TASK MATERIAL Start Marker
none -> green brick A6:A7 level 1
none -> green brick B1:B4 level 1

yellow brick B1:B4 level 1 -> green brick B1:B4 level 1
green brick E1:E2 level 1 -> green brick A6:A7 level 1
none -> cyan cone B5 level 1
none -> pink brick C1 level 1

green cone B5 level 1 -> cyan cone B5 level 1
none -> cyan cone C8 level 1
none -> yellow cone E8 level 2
TASK MATERIAL End Marker
TASK MATERIAL Start Marker
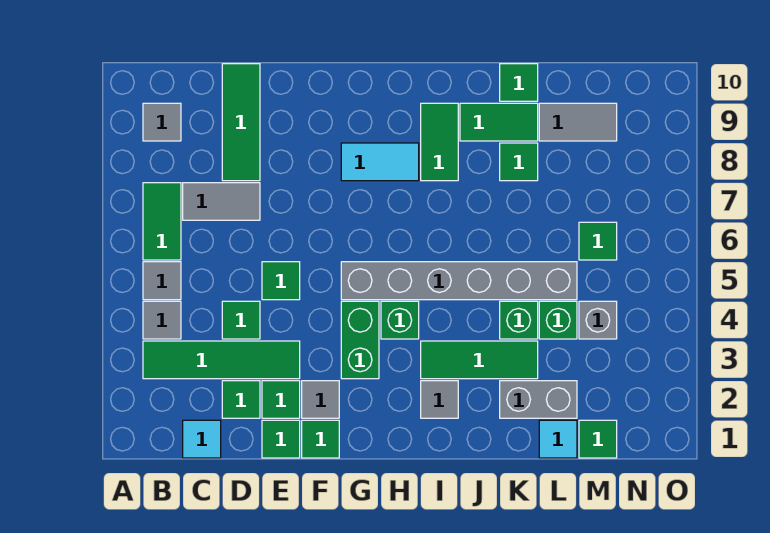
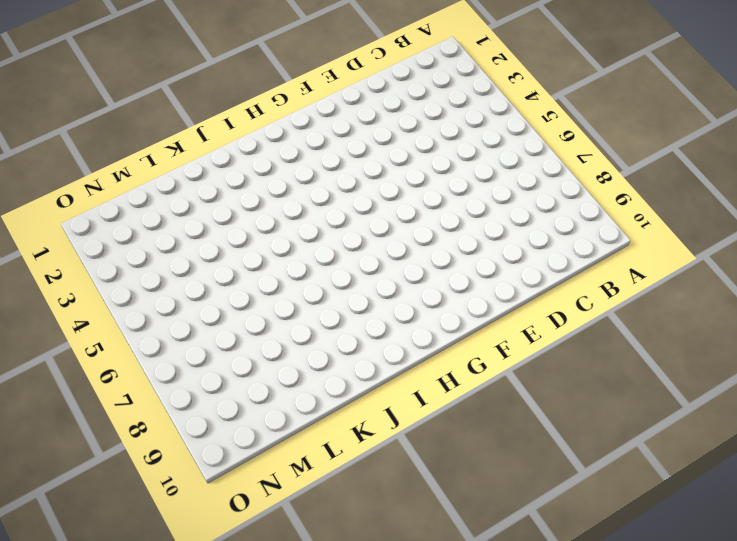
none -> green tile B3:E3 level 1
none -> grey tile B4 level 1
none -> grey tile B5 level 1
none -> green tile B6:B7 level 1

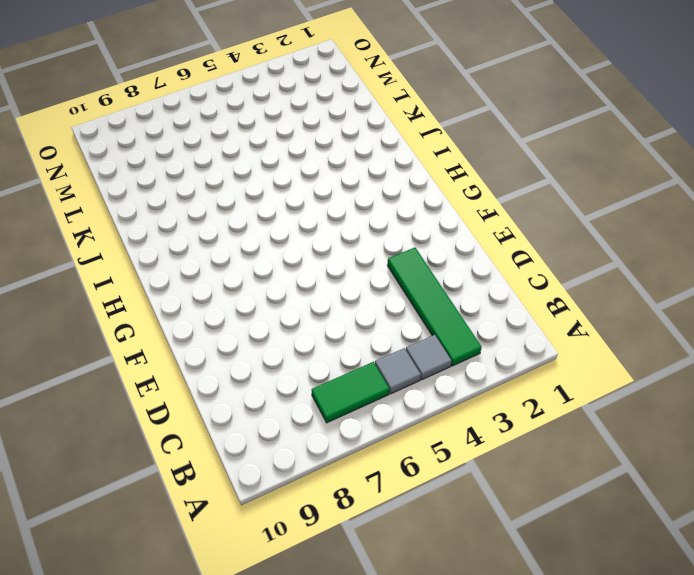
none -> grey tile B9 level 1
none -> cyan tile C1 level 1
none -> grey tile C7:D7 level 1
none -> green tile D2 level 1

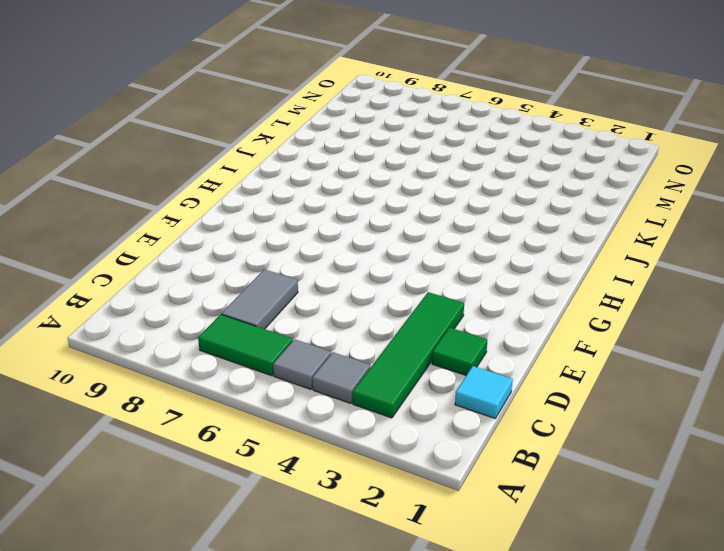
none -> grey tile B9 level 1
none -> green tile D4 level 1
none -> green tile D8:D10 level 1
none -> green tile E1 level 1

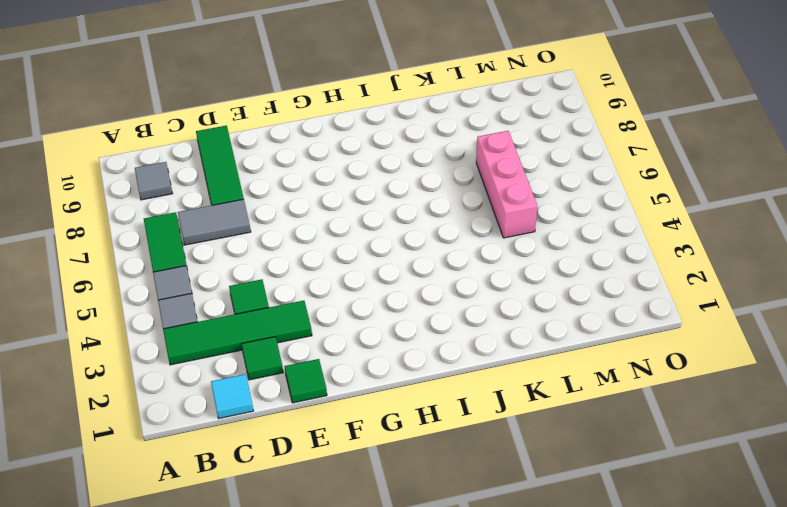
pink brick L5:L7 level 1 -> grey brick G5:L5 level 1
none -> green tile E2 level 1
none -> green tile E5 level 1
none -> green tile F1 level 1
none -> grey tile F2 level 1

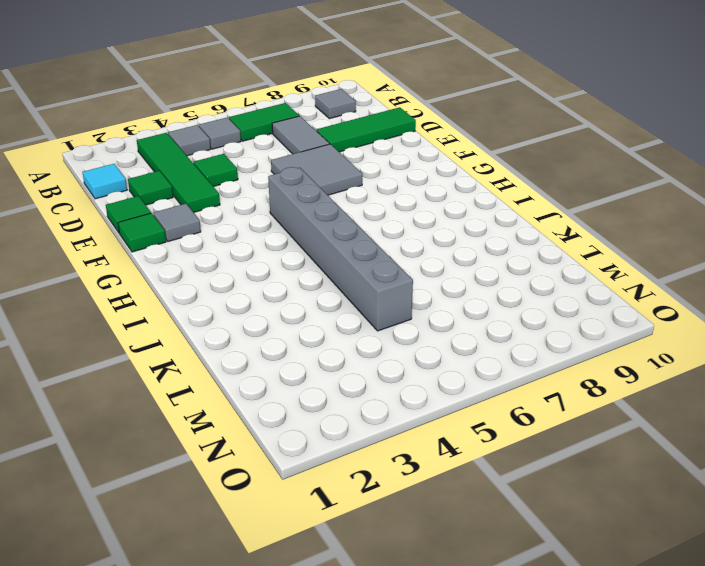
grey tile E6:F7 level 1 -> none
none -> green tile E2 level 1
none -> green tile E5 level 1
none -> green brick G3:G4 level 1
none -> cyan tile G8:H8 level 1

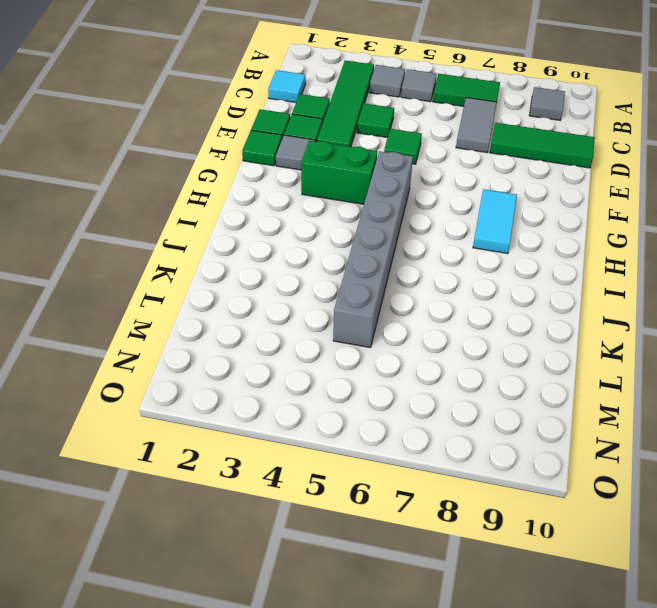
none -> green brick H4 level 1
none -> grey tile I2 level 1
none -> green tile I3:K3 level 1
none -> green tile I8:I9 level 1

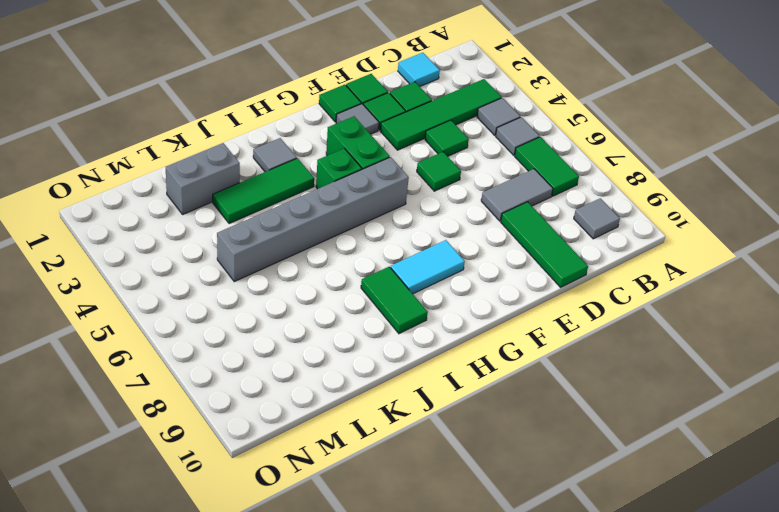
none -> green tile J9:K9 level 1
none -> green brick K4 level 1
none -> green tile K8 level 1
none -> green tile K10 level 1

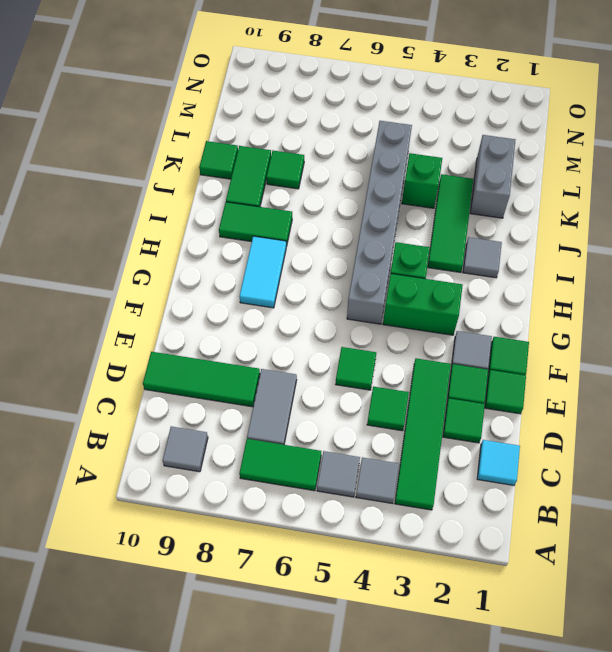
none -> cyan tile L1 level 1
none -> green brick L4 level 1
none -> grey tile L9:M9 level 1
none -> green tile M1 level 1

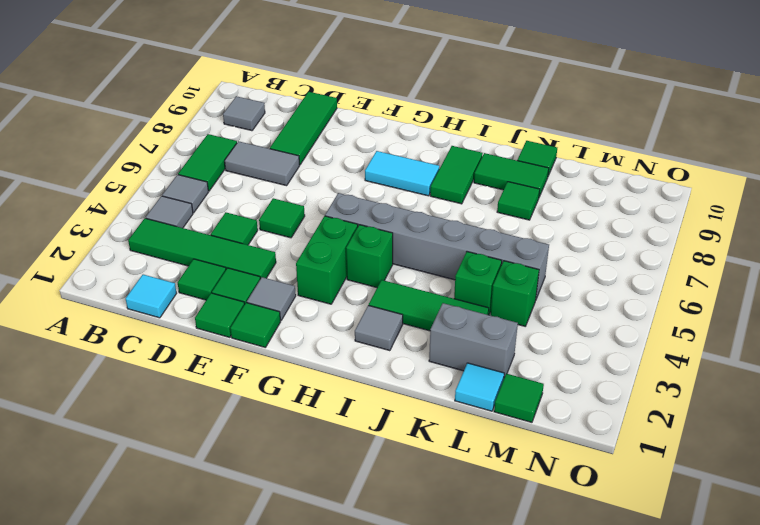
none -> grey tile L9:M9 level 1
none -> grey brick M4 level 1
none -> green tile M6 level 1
TASK MATERIAL End Marker
EXERCISE REQUIREMENTS
Everything from the line with "none -> green brick L4 level 1" through the line with "none -> green tile M6 level 1" in the material above should be transcribed exactly, except the pictures.

RESPONSE
none -> green brick L4 level 1
none -> grey tile L9:M9 level 1
none -> green tile M1 level 1

none -> grey tile L9:M9 level 1
none -> grey brick M4 level 1
none -> green tile M6 level 1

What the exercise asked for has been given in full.